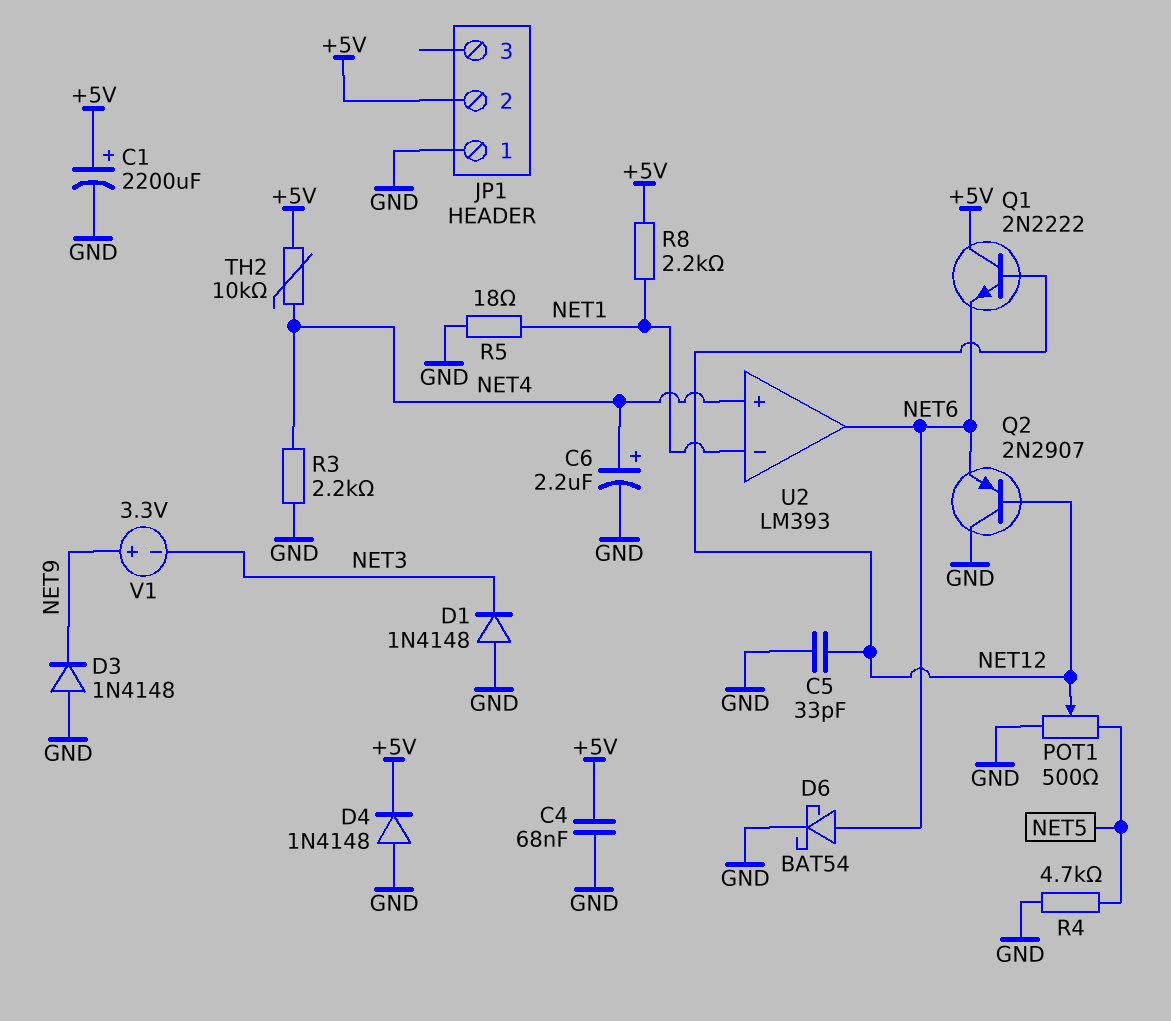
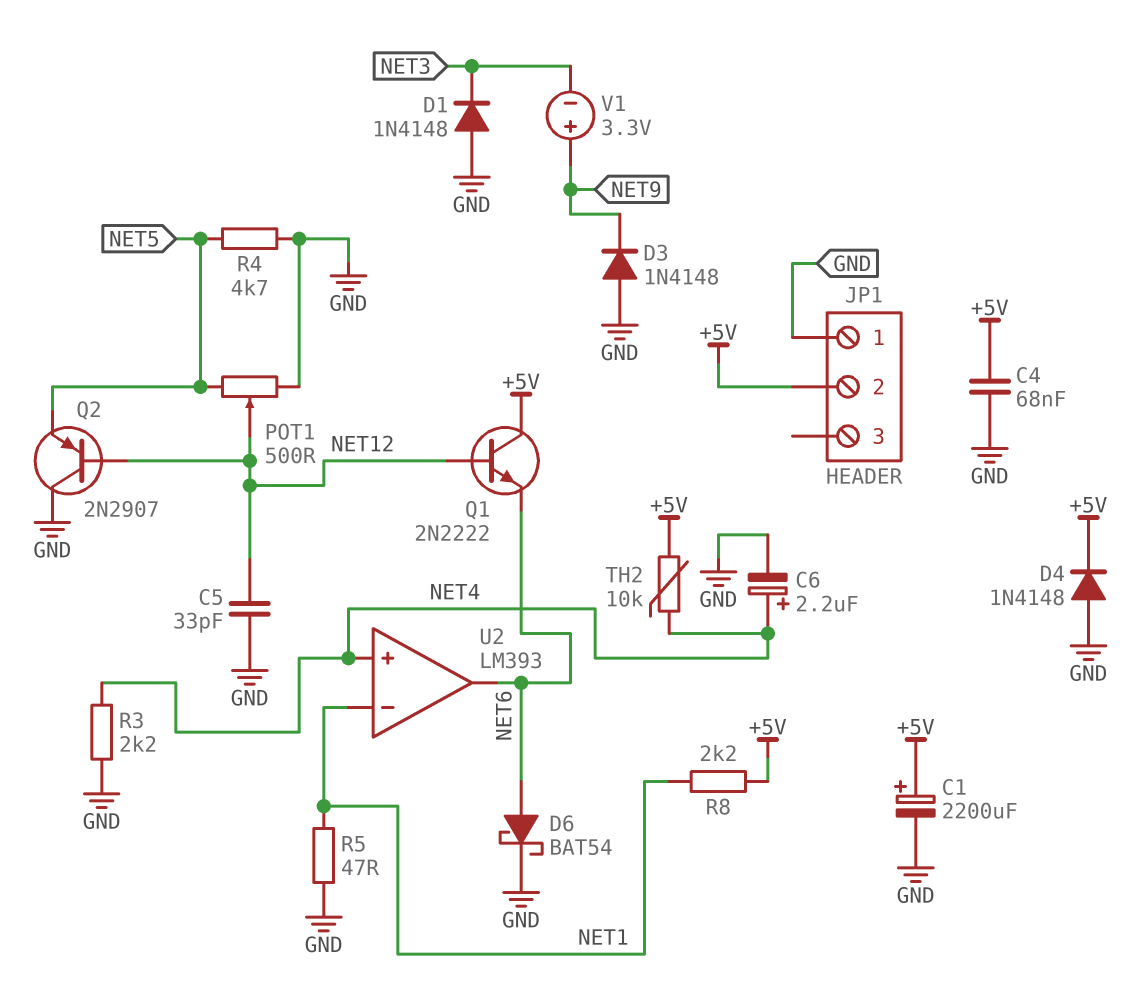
Q2: PNP 2N2907 (B NET12, C GND, E NET6) -> PNP 2N2907 (B NET12, C GND, E NET5)
R5: 18 (GND, NET1) -> 47 (GND, NET1)

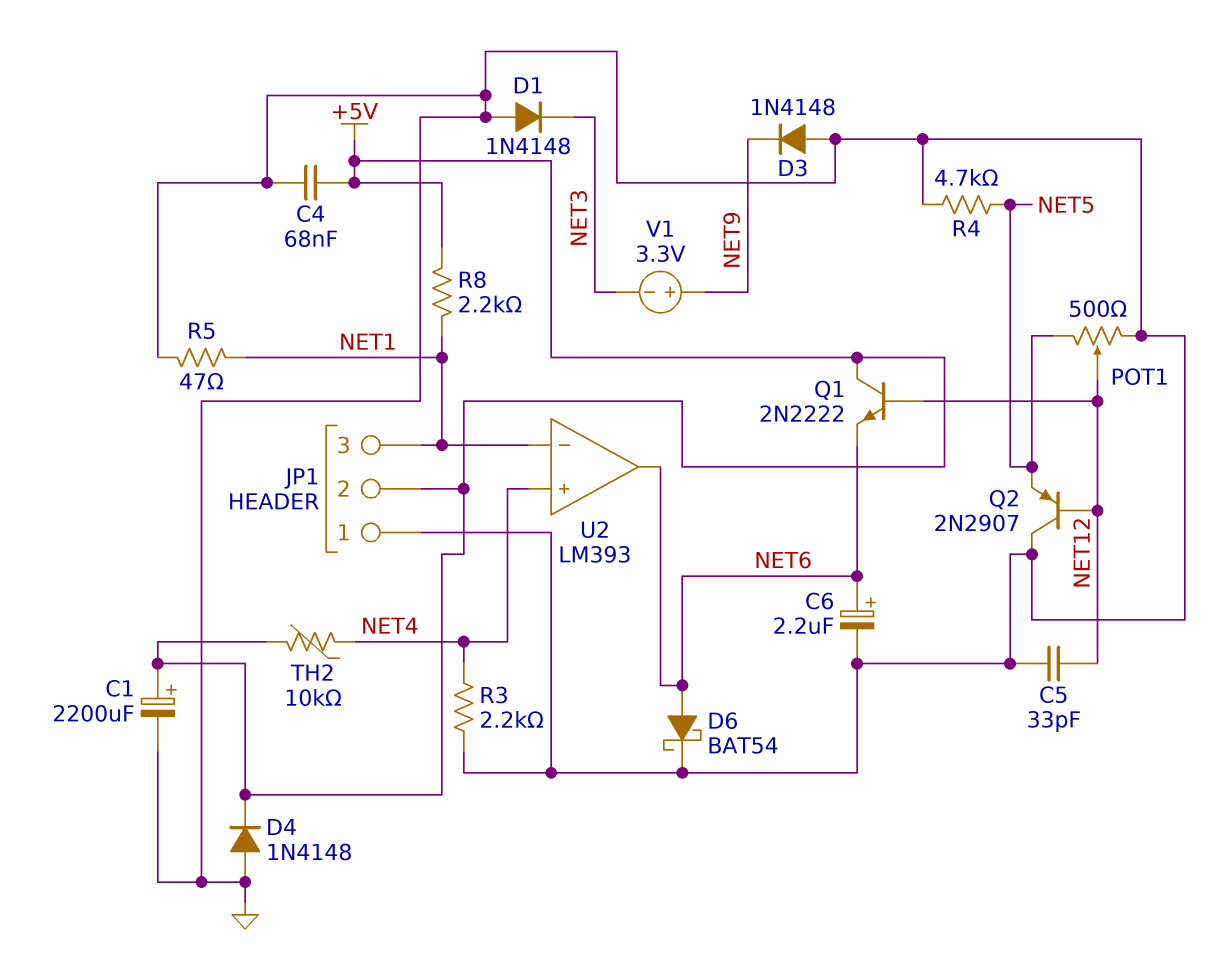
C6: 2.2uF (plus NET4, minus GND) -> 2.2uF (plus NET6, minus GND)
JP1 pin 3: none -> NET1

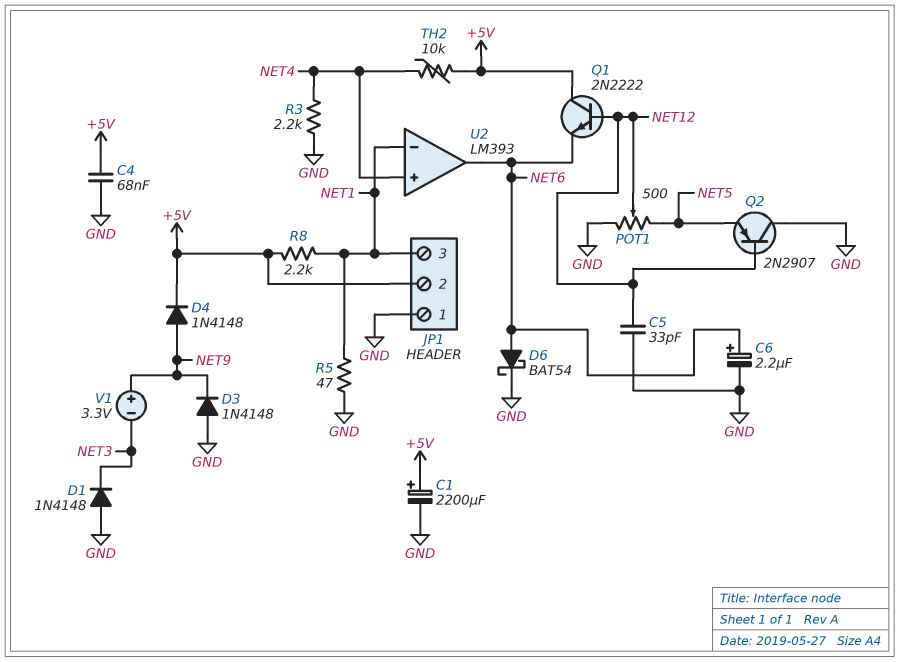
D4: diode 1N4148 (A GND, K +5V) -> diode 1N4148 (A NET9, K +5V)
R4: 4.7k (GND, NET5) -> none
.....
— WORK TO BE COMPLETED —
Without carrying over any picture, retype the records above word for word.

— SOLUTION FOR THIS TASK —
Q2: PNP 2N2907 (B NET12, C GND, E NET6) -> PNP 2N2907 (B NET12, C GND, E NET5)
R5: 18 (GND, NET1) -> 47 (GND, NET1)

C6: 2.2uF (plus NET4, minus GND) -> 2.2uF (plus NET6, minus GND)
JP1 pin 3: none -> NET1

D4: diode 1N4148 (A GND, K +5V) -> diode 1N4148 (A NET9, K +5V)
R4: 4.7k (GND, NET5) -> none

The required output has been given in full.